How to complete this task ▸ Every record should be copied exactly, and the images omitted.

Data under study ▸
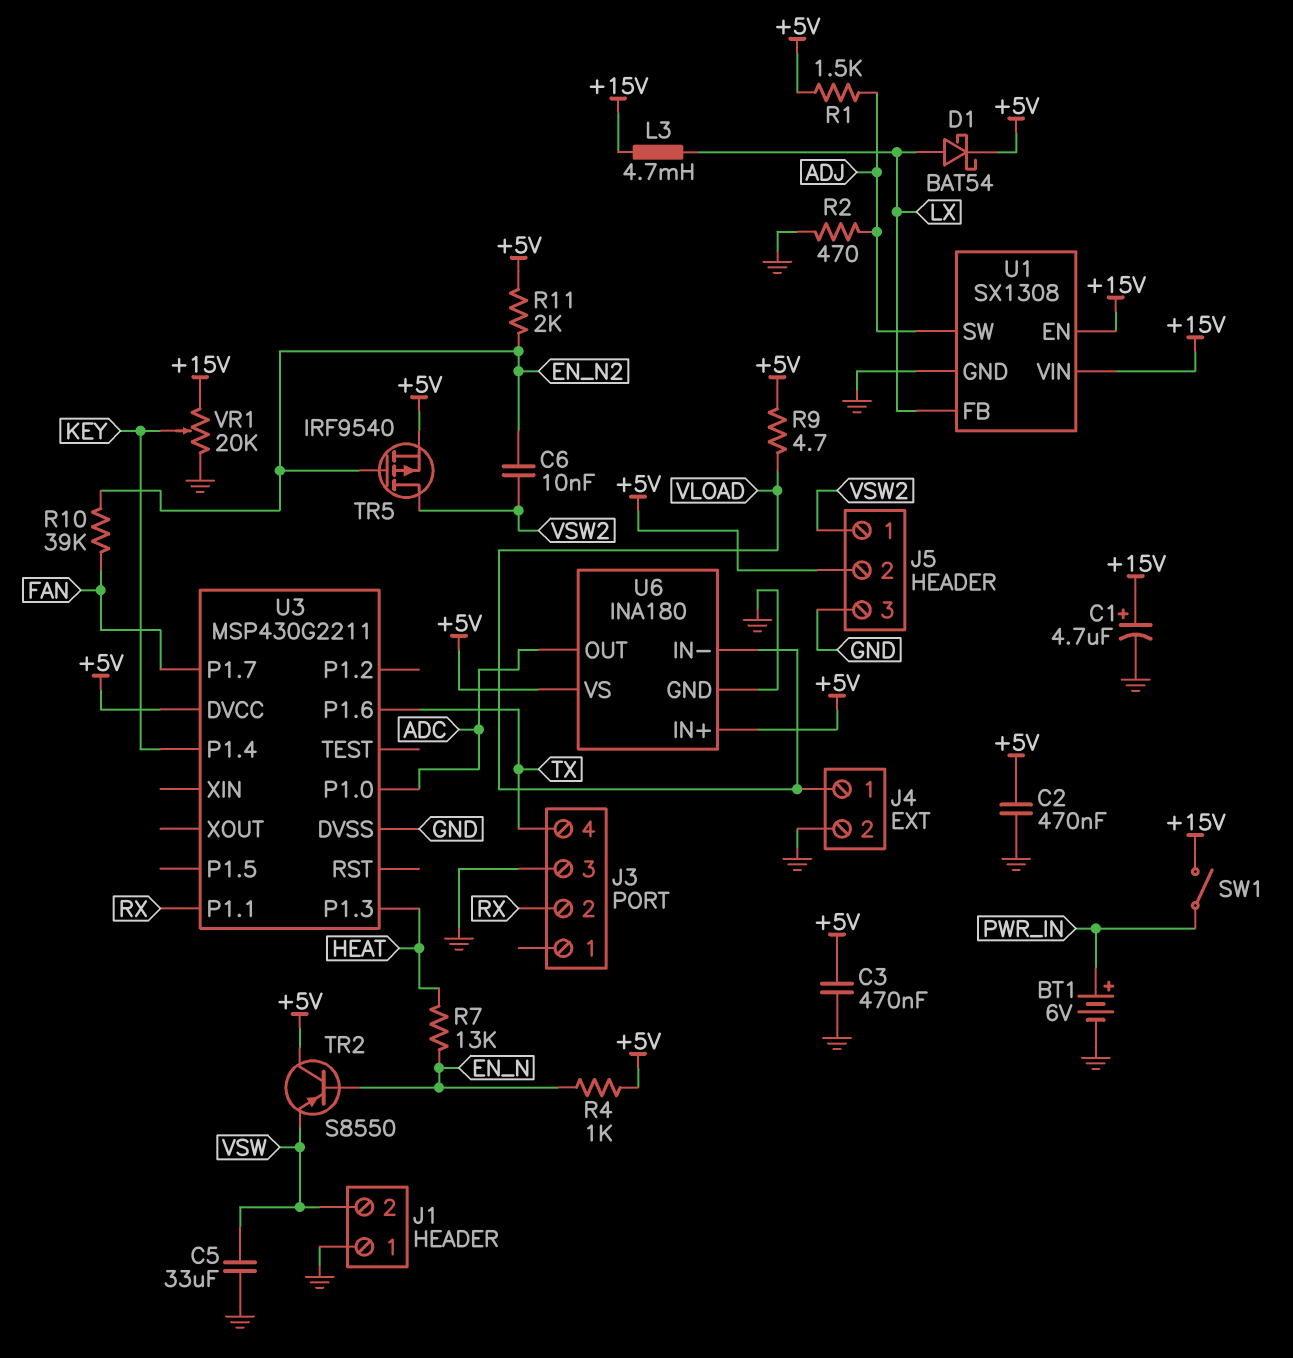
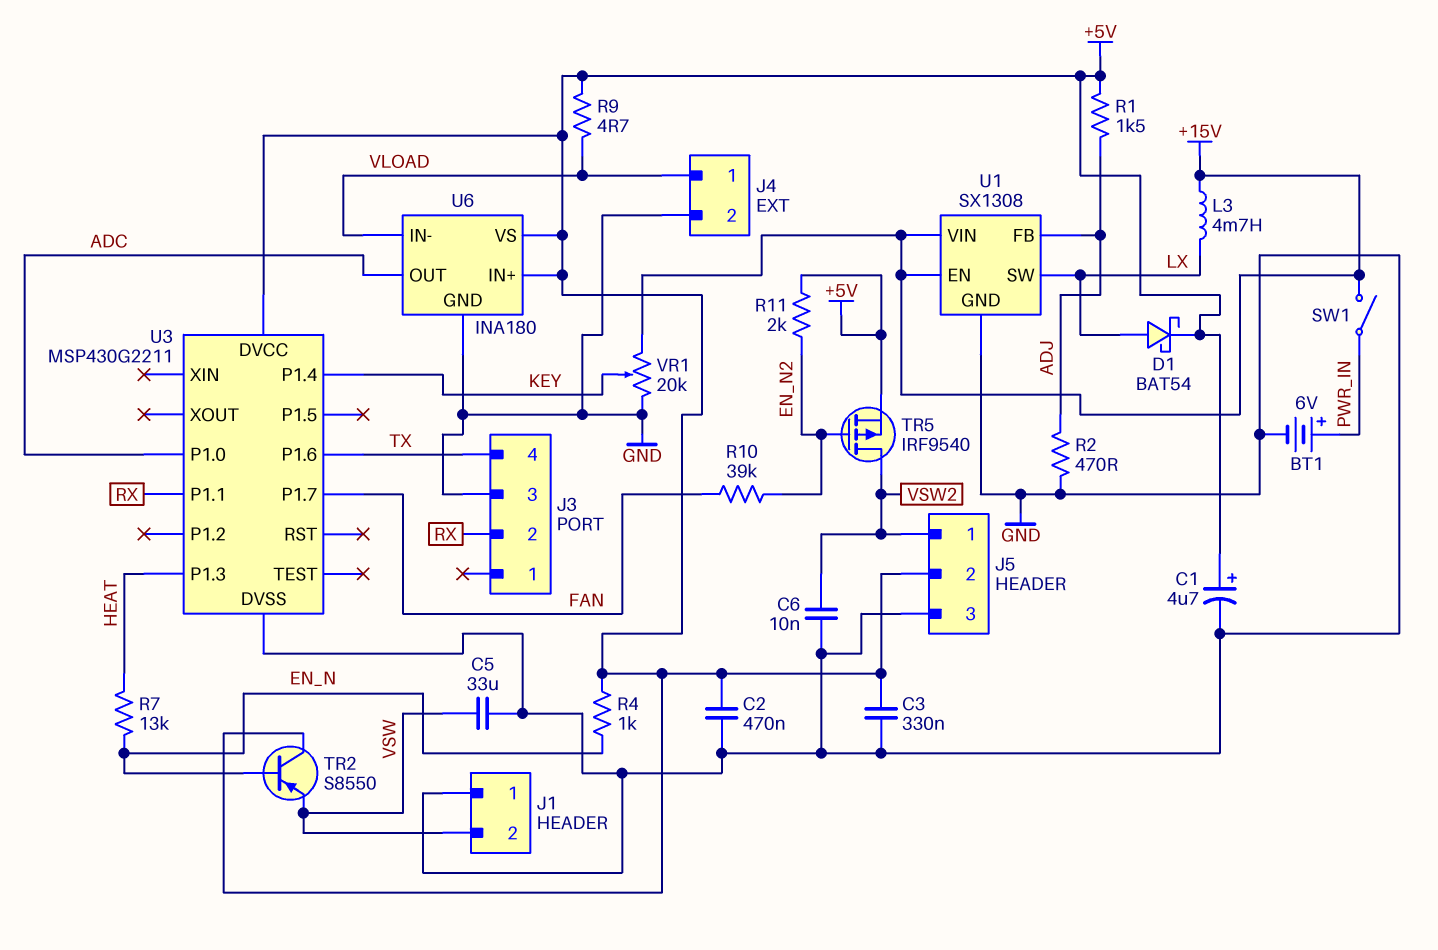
C1: 4.7uF (plus +15V, minus GND) -> 4.7uF (plus +5V, minus GND)
C3: 470nF (+5V, GND) -> 330nF (+5V, GND)
C6: 10nF (EN_N2, VSW2) -> 10nF (GND, VSW2)
U1 pin FB: LX -> ADJ
U1 pin SW: ADJ -> LX

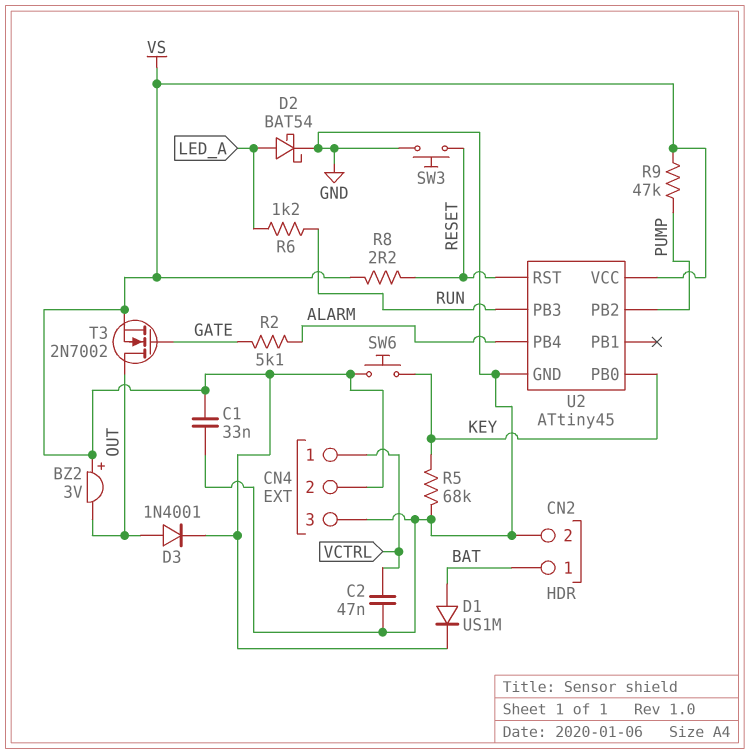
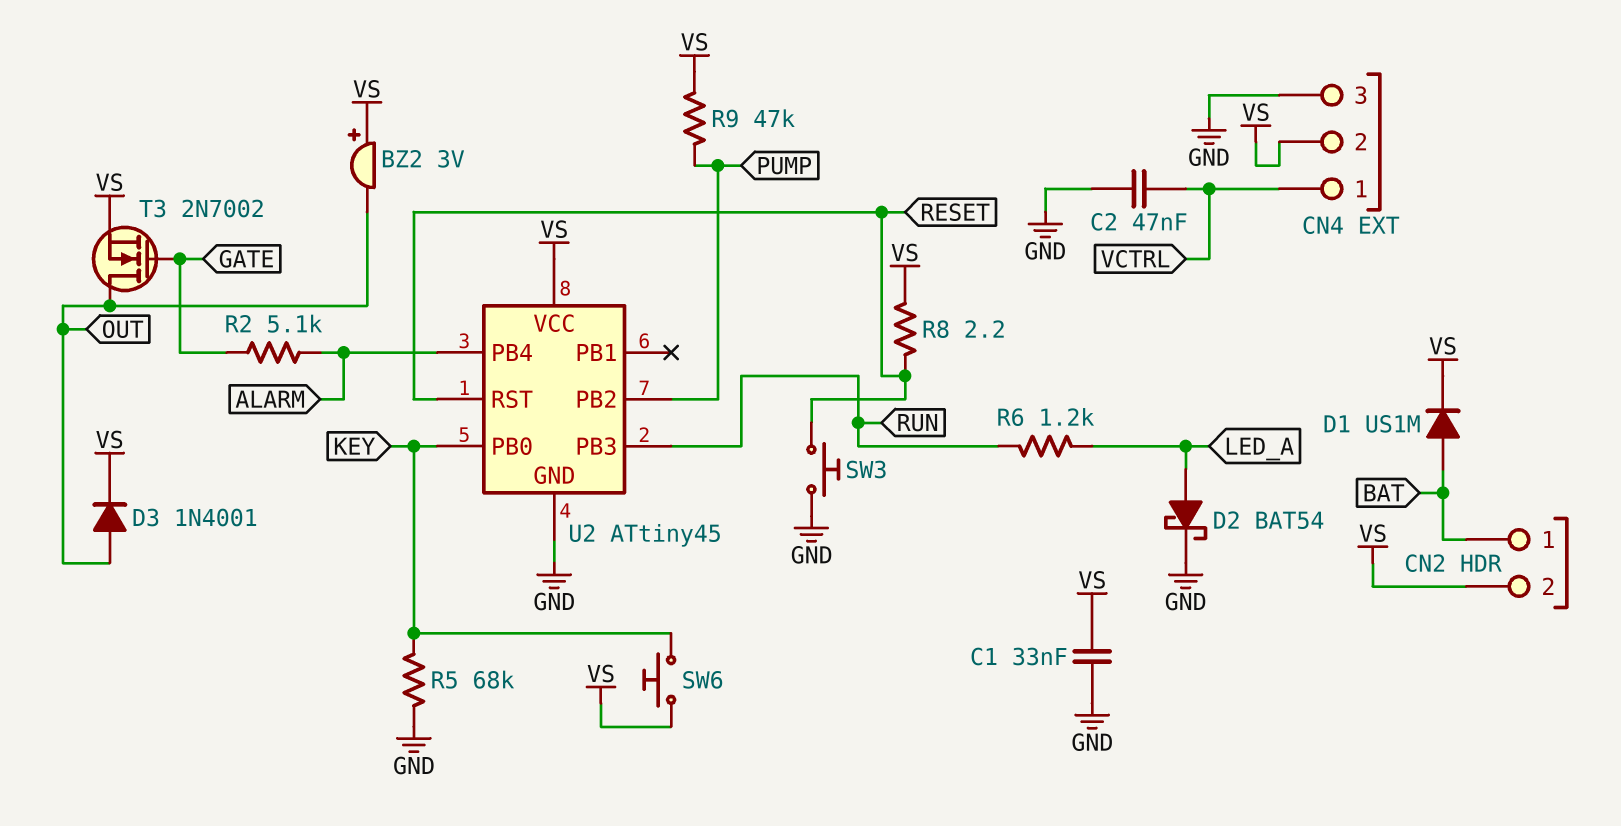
CN2 pin 2: GND -> VS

Answer to the problem ▸
C1: 4.7uF (plus +15V, minus GND) -> 4.7uF (plus +5V, minus GND)
C3: 470nF (+5V, GND) -> 330nF (+5V, GND)
C6: 10nF (EN_N2, VSW2) -> 10nF (GND, VSW2)
U1 pin FB: LX -> ADJ
U1 pin SW: ADJ -> LX

CN2 pin 2: GND -> VS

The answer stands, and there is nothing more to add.